- _Exercise prompt_
Could you repeat all of the entries exactly, leaving out any pictures?
━━━ Given data
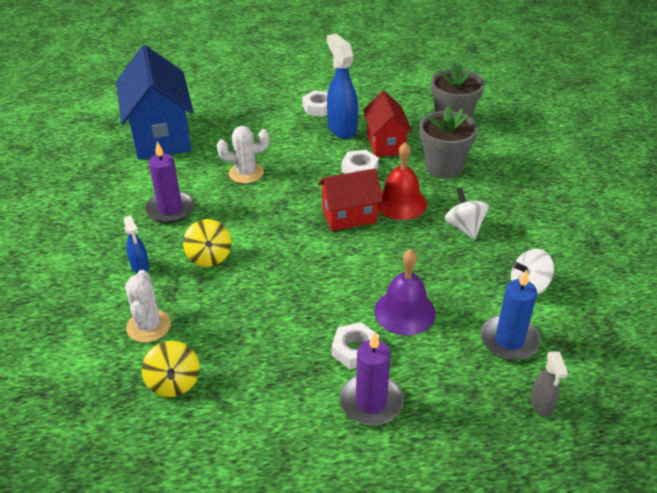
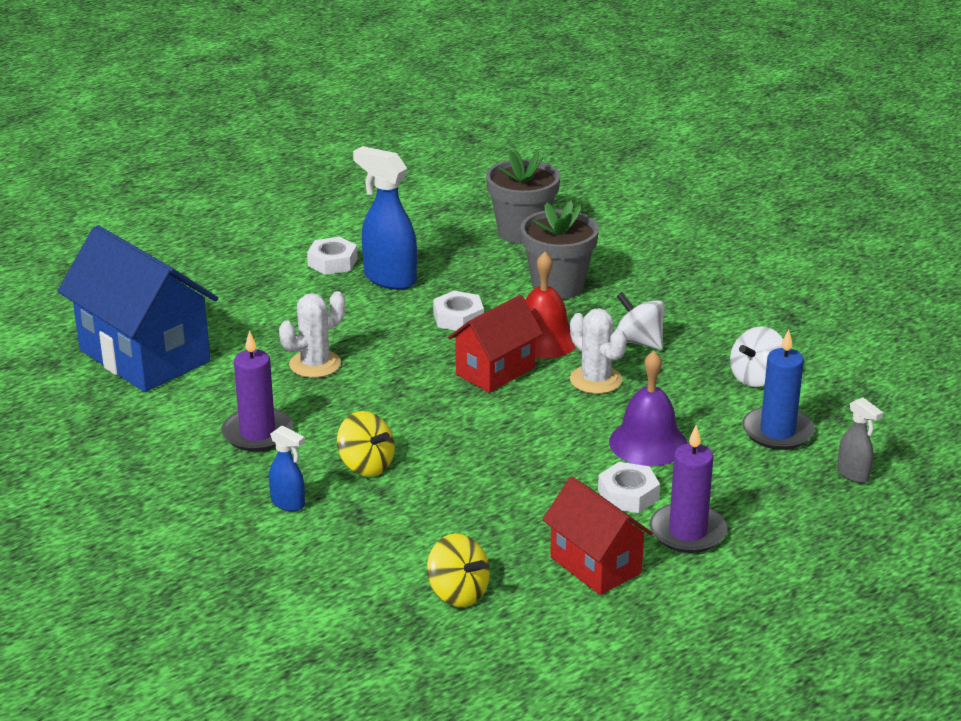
camera: 30 degrees left, 10 degrees down
(149, 326) = (368, 555): white cactus -> white cactus (596, 380)
(386, 143) = (463, 280): red house -> red house (595, 565)

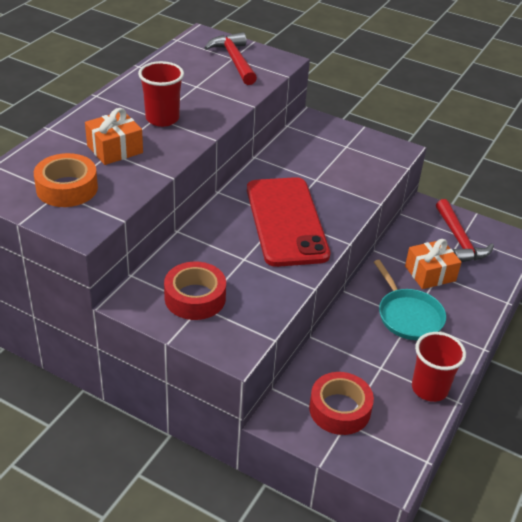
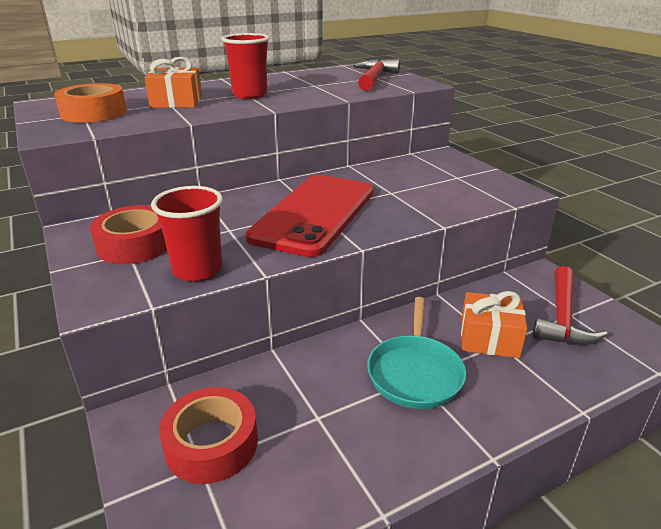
camera: 35 degrees right, 10 degrees down
(429, 388) = (357, 475): red cup -> red cup (197, 270)

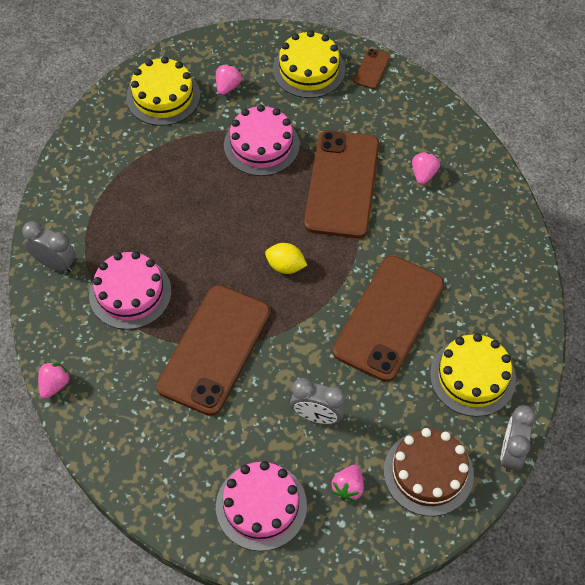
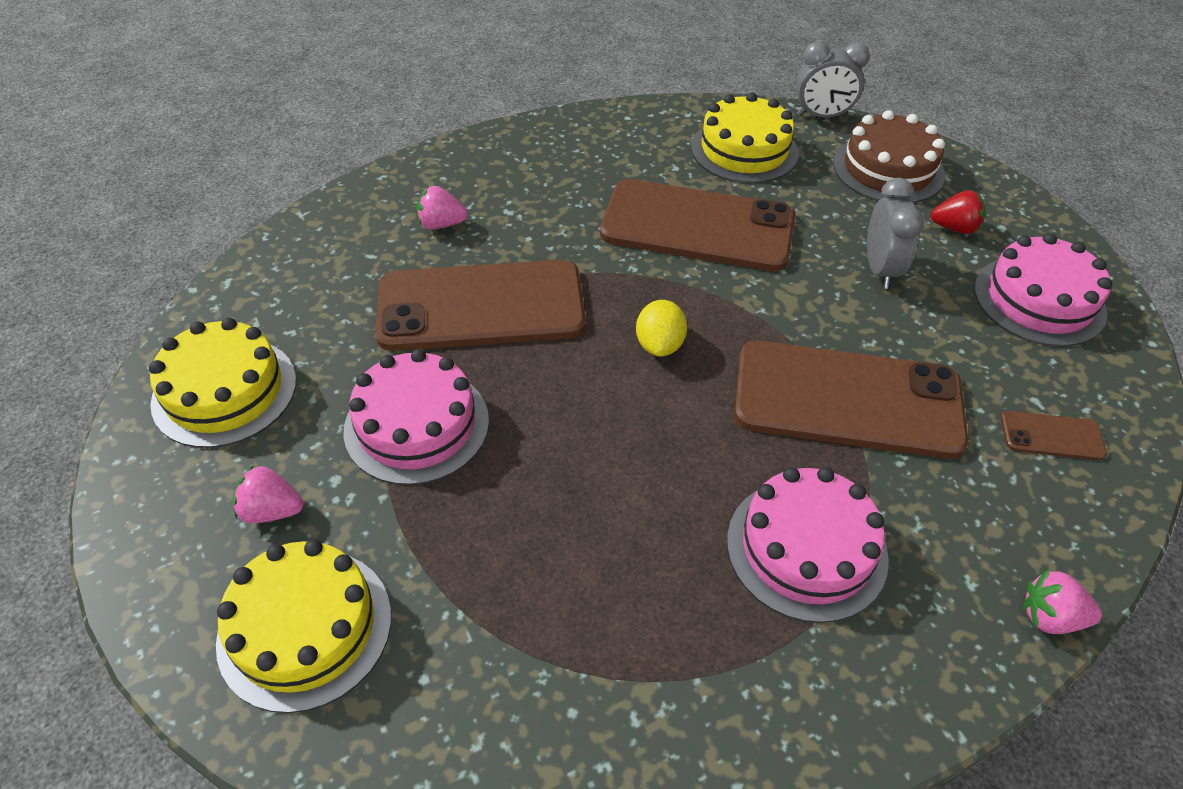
camera: 105 degrees left, 10 degrees down
(55, 264) = (806, 712): grey clock -> none
(348, 487) = (954, 228): pink strawberry -> red strawberry
(372, 69) = (224, 308): brown phone -> brown phone (1051, 436)

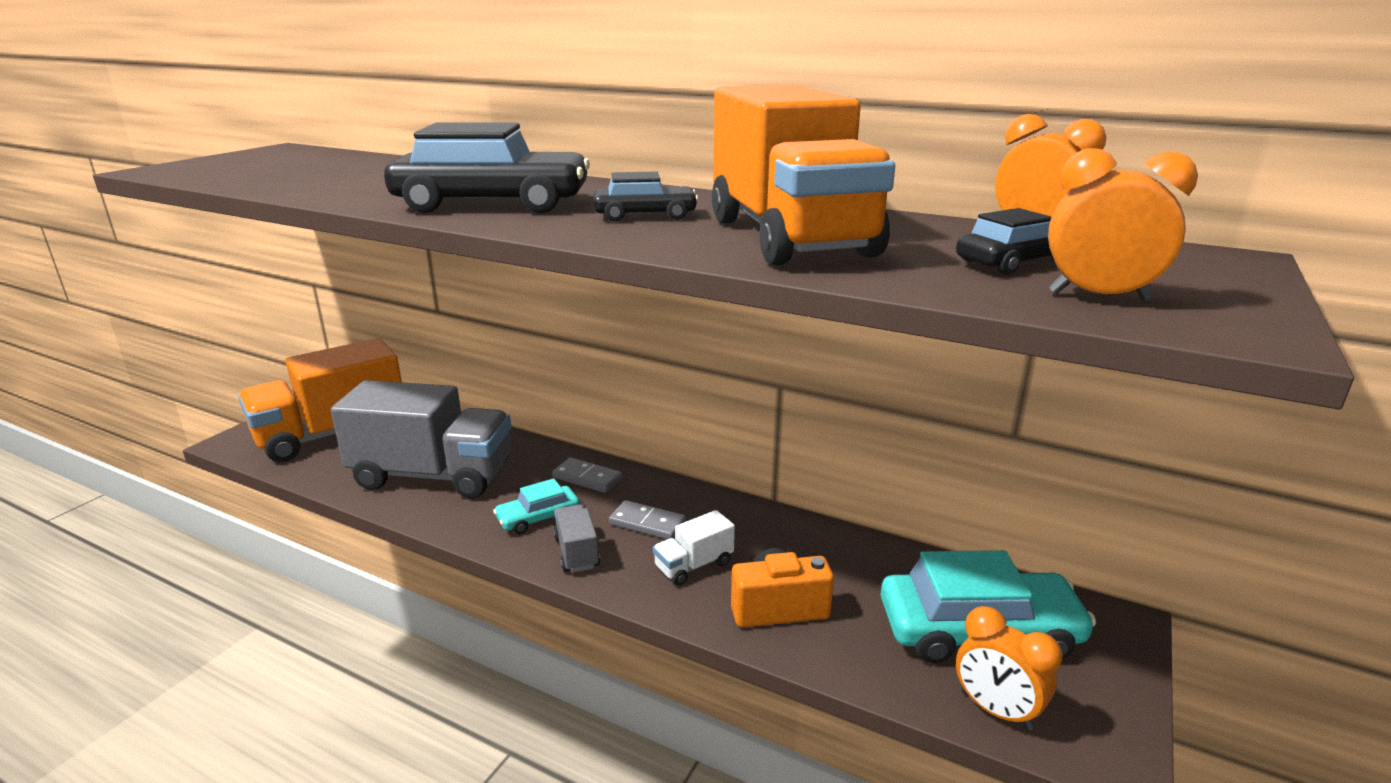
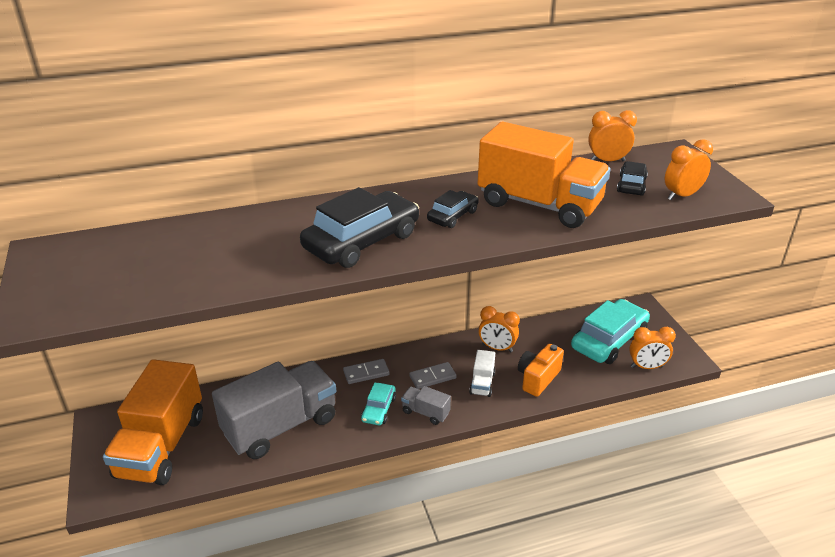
camera: 45 degrees left, 10 degrees up
(779, 540) = (497, 348): none -> orange clock

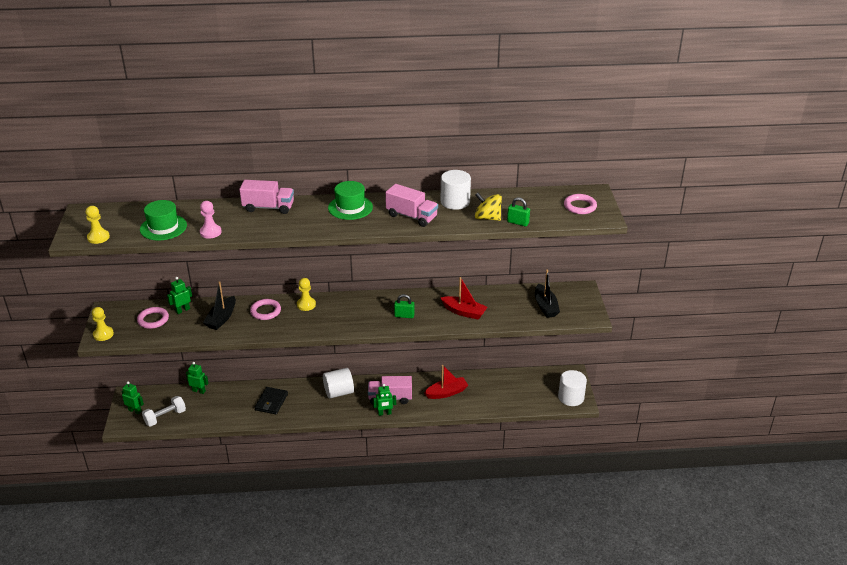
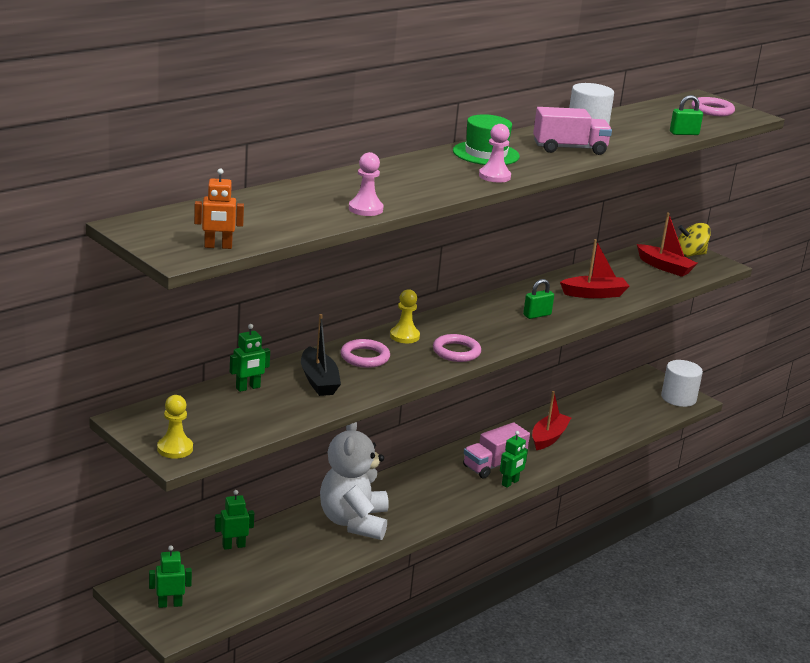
camera: 40 degrees left, 10 degrees down
(98, 237) = (218, 246): yellow pawn -> orange robot
(153, 320) = (223, 410): pink ring -> pink ring (456, 352)
(163, 227) = (290, 217): green hat -> none
(165, 417) = (228, 594): white dumbbell -> none
(182, 310) = (248, 388): green robot -> green robot turned 135 degrees counterclockwise
(268, 207) = (388, 172): pink truck -> none
(271, 402) = (354, 522): black wallet -> white teddy bear
(324, 227) = (494, 176): none -> pink pawn
(339, 392) = (424, 481): white cylinder -> none
(487, 218) = (647, 135): yellow spinning top -> yellow spinning top (689, 255)
(545, 306) = (664, 267): black boat -> red boat

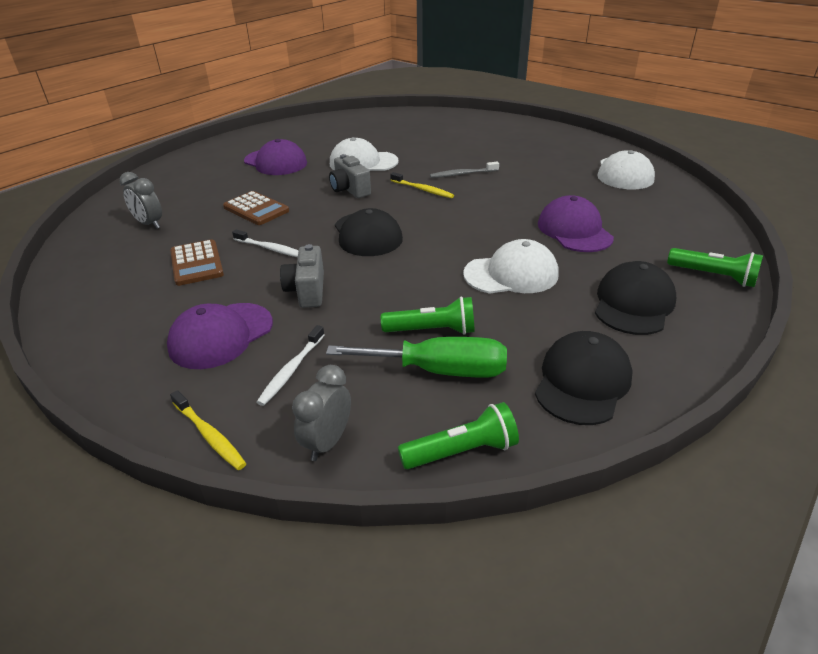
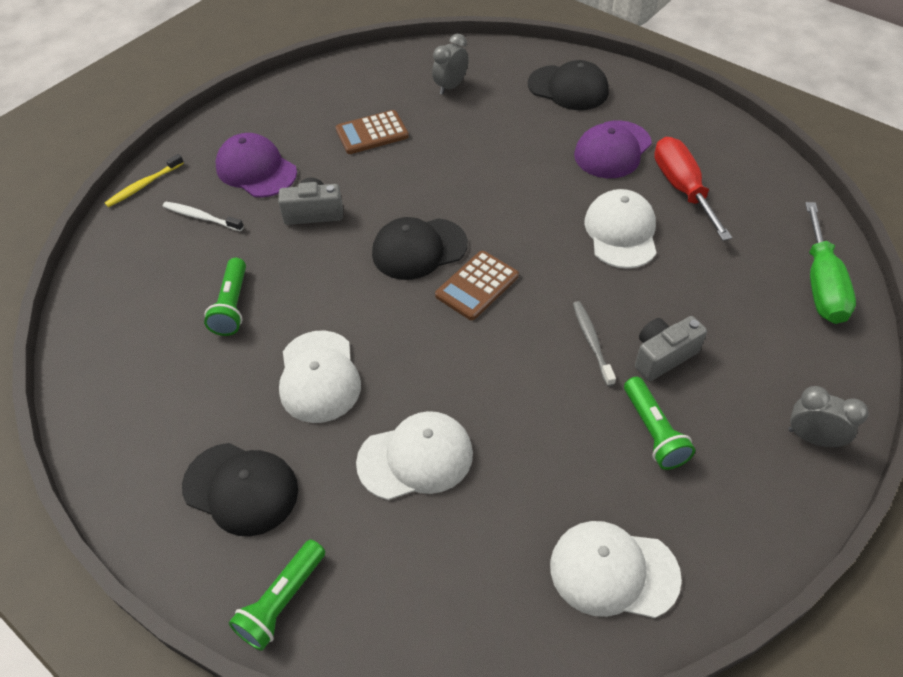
camera: 90 degrees right, 15 degrees up
(256, 209) = (482, 153): brown calculator -> brown calculator (477, 286)
(270, 249) = (394, 177): white toothbrush -> none
(325, 144) = (682, 188): none -> red screwdriver
(327, 442) = (117, 246): grey clock -> grey clock (812, 438)
(350, 189) = (535, 225): grey camera -> grey camera (663, 356)
(422, 189) = (537, 296): yellow toothbrush -> none
(439, 370) = (175, 310): green screwdriver -> green screwdriver (821, 284)
(461, 451) = (81, 322): green flashlight -> green flashlight (653, 431)
(574, 230) = (415, 458): purple cap -> white cap
(582, 382) = (131, 415): black cap -> black cap (568, 88)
━━━━━━
- _Task solution_
camera: 30 degrees left, 10 degrees down
(149, 326) = (368, 555): white cactus -> white cactus (596, 380)
(386, 143) = (463, 280): red house -> red house (595, 565)

camera: 35 degrees right, 10 degrees down
(429, 388) = (357, 475): red cup -> red cup (197, 270)

camera: 105 degrees left, 10 degrees down
(55, 264) = (806, 712): grey clock -> none
(348, 487) = (954, 228): pink strawberry -> red strawberry
(372, 69) = (224, 308): brown phone -> brown phone (1051, 436)

camera: 45 degrees left, 10 degrees up
(779, 540) = (497, 348): none -> orange clock

camera: 40 degrees left, 10 degrees down
(98, 237) = (218, 246): yellow pawn -> orange robot
(153, 320) = (223, 410): pink ring -> pink ring (456, 352)
(163, 227) = (290, 217): green hat -> none
(165, 417) = (228, 594): white dumbbell -> none
(182, 310) = (248, 388): green robot -> green robot turned 135 degrees counterclockwise
(268, 207) = (388, 172): pink truck -> none
(271, 402) = (354, 522): black wallet -> white teddy bear
(324, 227) = (494, 176): none -> pink pawn
(339, 392) = (424, 481): white cylinder -> none
(487, 218) = (647, 135): yellow spinning top -> yellow spinning top (689, 255)
(545, 306) = (664, 267): black boat -> red boat

camera: 90 degrees right, 15 degrees up
(256, 209) = (482, 153): brown calculator -> brown calculator (477, 286)
(270, 249) = (394, 177): white toothbrush -> none
(325, 144) = (682, 188): none -> red screwdriver
(327, 442) = (117, 246): grey clock -> grey clock (812, 438)
(350, 189) = (535, 225): grey camera -> grey camera (663, 356)
(422, 189) = (537, 296): yellow toothbrush -> none
(439, 370) = (175, 310): green screwdriver -> green screwdriver (821, 284)
(461, 451) = (81, 322): green flashlight -> green flashlight (653, 431)
(574, 230) = (415, 458): purple cap -> white cap
(582, 382) = (131, 415): black cap -> black cap (568, 88)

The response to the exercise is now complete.